# ABOUT THIS TASK
Find the line containing "camera: 25 degrees right, 15 degrees up" in the listing below. Repeat it exactly, along with each following line up to and including the one containing "(599, 457) = (539, 601): none -> white pawn".

# RECORDS TO PROCESS
*** Block opens ***

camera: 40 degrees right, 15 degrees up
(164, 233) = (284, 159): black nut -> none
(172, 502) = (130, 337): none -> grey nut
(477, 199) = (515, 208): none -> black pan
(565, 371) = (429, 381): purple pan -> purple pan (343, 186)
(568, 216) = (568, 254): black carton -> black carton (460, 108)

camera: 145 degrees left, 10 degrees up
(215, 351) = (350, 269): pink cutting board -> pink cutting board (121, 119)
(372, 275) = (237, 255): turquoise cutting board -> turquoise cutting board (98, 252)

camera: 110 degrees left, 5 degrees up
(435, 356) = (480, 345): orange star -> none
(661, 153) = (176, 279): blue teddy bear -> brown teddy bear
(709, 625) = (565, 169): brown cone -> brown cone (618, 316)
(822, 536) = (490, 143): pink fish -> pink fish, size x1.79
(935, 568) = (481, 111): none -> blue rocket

*** Block closes ***
*** Block opens ***

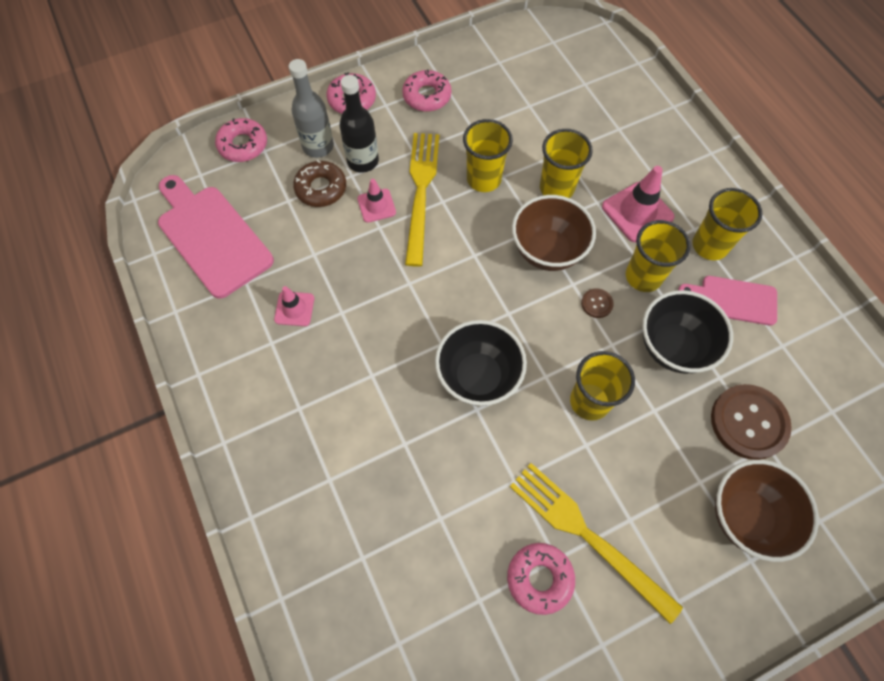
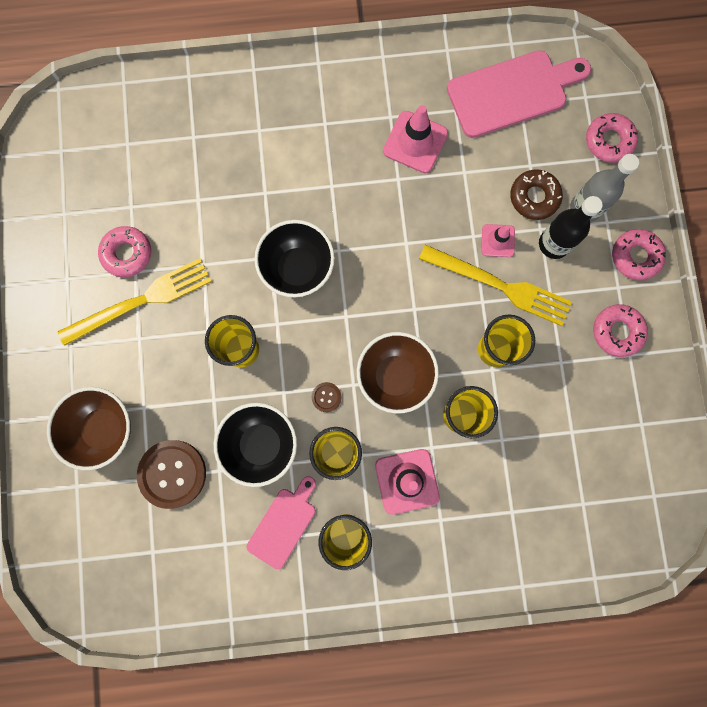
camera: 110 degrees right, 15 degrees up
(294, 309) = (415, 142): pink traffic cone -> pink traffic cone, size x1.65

*** Block closes ***
*** Block opens ***

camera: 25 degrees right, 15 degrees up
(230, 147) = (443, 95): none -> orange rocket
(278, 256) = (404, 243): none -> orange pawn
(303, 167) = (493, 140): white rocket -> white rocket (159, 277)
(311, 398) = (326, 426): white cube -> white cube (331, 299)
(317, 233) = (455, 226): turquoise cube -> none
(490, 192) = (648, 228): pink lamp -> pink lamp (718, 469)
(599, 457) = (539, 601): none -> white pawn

*** Block closes ***

# RESULT
camera: 25 degrees right, 15 degrees up
(230, 147) = (443, 95): none -> orange rocket
(278, 256) = (404, 243): none -> orange pawn
(303, 167) = (493, 140): white rocket -> white rocket (159, 277)
(311, 398) = (326, 426): white cube -> white cube (331, 299)
(317, 233) = (455, 226): turquoise cube -> none
(490, 192) = (648, 228): pink lamp -> pink lamp (718, 469)
(599, 457) = (539, 601): none -> white pawn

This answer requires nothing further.